* **Instructions to follow**
Return the listing in full. Keep each line exactly as it is.

* **Data**
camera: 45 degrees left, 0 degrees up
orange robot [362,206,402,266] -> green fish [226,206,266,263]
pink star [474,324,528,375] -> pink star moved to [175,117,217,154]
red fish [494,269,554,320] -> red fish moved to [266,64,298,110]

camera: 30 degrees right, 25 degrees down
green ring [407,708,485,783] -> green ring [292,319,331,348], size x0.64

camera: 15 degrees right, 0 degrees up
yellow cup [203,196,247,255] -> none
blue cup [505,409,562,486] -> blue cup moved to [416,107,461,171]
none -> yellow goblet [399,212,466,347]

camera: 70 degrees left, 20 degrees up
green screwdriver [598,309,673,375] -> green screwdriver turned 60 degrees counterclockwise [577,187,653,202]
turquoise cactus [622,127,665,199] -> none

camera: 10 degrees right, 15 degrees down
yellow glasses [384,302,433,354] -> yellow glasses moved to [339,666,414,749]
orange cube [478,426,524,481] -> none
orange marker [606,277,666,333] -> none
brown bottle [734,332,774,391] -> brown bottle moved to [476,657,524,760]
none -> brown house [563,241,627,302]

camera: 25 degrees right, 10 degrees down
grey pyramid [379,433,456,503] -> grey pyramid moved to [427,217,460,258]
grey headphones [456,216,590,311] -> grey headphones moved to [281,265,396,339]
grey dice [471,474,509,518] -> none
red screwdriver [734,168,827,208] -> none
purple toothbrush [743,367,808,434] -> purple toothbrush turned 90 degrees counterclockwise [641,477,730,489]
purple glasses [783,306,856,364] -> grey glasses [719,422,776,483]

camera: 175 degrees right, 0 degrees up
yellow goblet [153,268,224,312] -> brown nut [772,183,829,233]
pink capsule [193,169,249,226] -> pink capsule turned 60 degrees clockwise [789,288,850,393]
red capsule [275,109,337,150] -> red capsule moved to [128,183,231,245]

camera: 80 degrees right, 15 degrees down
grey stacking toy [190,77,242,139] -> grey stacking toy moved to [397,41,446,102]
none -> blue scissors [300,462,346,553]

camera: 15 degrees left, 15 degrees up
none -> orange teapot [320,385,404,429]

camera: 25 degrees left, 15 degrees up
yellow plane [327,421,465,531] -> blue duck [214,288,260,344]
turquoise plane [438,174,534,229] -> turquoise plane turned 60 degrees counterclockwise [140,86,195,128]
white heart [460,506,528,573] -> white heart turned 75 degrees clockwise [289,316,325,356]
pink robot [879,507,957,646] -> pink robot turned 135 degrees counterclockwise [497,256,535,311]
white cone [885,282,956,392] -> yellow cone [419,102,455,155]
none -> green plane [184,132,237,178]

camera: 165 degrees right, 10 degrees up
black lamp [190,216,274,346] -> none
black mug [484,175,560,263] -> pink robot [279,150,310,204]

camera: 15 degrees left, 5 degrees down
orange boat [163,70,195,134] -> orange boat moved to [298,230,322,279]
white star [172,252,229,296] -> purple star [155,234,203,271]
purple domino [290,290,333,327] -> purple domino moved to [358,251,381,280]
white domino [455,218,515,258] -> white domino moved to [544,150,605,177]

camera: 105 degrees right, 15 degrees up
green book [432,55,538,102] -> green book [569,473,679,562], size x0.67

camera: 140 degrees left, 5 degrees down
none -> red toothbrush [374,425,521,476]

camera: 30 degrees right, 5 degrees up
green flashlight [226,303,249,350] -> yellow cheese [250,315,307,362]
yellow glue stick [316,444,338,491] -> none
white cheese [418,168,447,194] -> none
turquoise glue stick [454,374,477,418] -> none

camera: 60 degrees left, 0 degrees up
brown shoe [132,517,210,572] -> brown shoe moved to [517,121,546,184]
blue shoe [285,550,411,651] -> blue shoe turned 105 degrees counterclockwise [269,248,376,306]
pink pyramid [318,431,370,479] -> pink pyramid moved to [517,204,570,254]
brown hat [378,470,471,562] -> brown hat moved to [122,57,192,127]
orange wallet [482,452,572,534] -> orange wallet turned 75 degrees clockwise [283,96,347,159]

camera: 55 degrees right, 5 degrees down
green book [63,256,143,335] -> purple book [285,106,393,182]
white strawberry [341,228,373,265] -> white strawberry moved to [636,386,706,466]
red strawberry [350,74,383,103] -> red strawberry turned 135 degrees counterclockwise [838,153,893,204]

* **Expected output**
camera: 45 degrees left, 0 degrees up
orange robot [362,206,402,266] -> green fish [226,206,266,263]
pink star [474,324,528,375] -> pink star moved to [175,117,217,154]
red fish [494,269,554,320] -> red fish moved to [266,64,298,110]

camera: 30 degrees right, 25 degrees down
green ring [407,708,485,783] -> green ring [292,319,331,348], size x0.64

camera: 15 degrees right, 0 degrees up
yellow cup [203,196,247,255] -> none
blue cup [505,409,562,486] -> blue cup moved to [416,107,461,171]
none -> yellow goblet [399,212,466,347]

camera: 70 degrees left, 20 degrees up
green screwdriver [598,309,673,375] -> green screwdriver turned 60 degrees counterclockwise [577,187,653,202]
turquoise cactus [622,127,665,199] -> none

camera: 10 degrees right, 15 degrees down
yellow glasses [384,302,433,354] -> yellow glasses moved to [339,666,414,749]
orange cube [478,426,524,481] -> none
orange marker [606,277,666,333] -> none
brown bottle [734,332,774,391] -> brown bottle moved to [476,657,524,760]
none -> brown house [563,241,627,302]

camera: 25 degrees right, 10 degrees down
grey pyramid [379,433,456,503] -> grey pyramid moved to [427,217,460,258]
grey headphones [456,216,590,311] -> grey headphones moved to [281,265,396,339]
grey dice [471,474,509,518] -> none
red screwdriver [734,168,827,208] -> none
purple toothbrush [743,367,808,434] -> purple toothbrush turned 90 degrees counterclockwise [641,477,730,489]
purple glasses [783,306,856,364] -> grey glasses [719,422,776,483]

camera: 175 degrees right, 0 degrees up
yellow goblet [153,268,224,312] -> brown nut [772,183,829,233]
pink capsule [193,169,249,226] -> pink capsule turned 60 degrees clockwise [789,288,850,393]
red capsule [275,109,337,150] -> red capsule moved to [128,183,231,245]

camera: 80 degrees right, 15 degrees down
grey stacking toy [190,77,242,139] -> grey stacking toy moved to [397,41,446,102]
none -> blue scissors [300,462,346,553]

camera: 15 degrees left, 15 degrees up
none -> orange teapot [320,385,404,429]

camera: 25 degrees left, 15 degrees up
yellow plane [327,421,465,531] -> blue duck [214,288,260,344]
turquoise plane [438,174,534,229] -> turquoise plane turned 60 degrees counterclockwise [140,86,195,128]
white heart [460,506,528,573] -> white heart turned 75 degrees clockwise [289,316,325,356]
pink robot [879,507,957,646] -> pink robot turned 135 degrees counterclockwise [497,256,535,311]
white cone [885,282,956,392] -> yellow cone [419,102,455,155]
none -> green plane [184,132,237,178]

camera: 165 degrees right, 10 degrees up
black lamp [190,216,274,346] -> none
black mug [484,175,560,263] -> pink robot [279,150,310,204]

camera: 15 degrees left, 5 degrees down
orange boat [163,70,195,134] -> orange boat moved to [298,230,322,279]
white star [172,252,229,296] -> purple star [155,234,203,271]
purple domino [290,290,333,327] -> purple domino moved to [358,251,381,280]
white domino [455,218,515,258] -> white domino moved to [544,150,605,177]

camera: 105 degrees right, 15 degrees up
green book [432,55,538,102] -> green book [569,473,679,562], size x0.67

camera: 140 degrees left, 5 degrees down
none -> red toothbrush [374,425,521,476]

camera: 30 degrees right, 5 degrees up
green flashlight [226,303,249,350] -> yellow cheese [250,315,307,362]
yellow glue stick [316,444,338,491] -> none
white cheese [418,168,447,194] -> none
turquoise glue stick [454,374,477,418] -> none

camera: 60 degrees left, 0 degrees up
brown shoe [132,517,210,572] -> brown shoe moved to [517,121,546,184]
blue shoe [285,550,411,651] -> blue shoe turned 105 degrees counterclockwise [269,248,376,306]
pink pyramid [318,431,370,479] -> pink pyramid moved to [517,204,570,254]
brown hat [378,470,471,562] -> brown hat moved to [122,57,192,127]
orange wallet [482,452,572,534] -> orange wallet turned 75 degrees clockwise [283,96,347,159]

camera: 55 degrees right, 5 degrees down
green book [63,256,143,335] -> purple book [285,106,393,182]
white strawberry [341,228,373,265] -> white strawberry moved to [636,386,706,466]
red strawberry [350,74,383,103] -> red strawberry turned 135 degrees counterclockwise [838,153,893,204]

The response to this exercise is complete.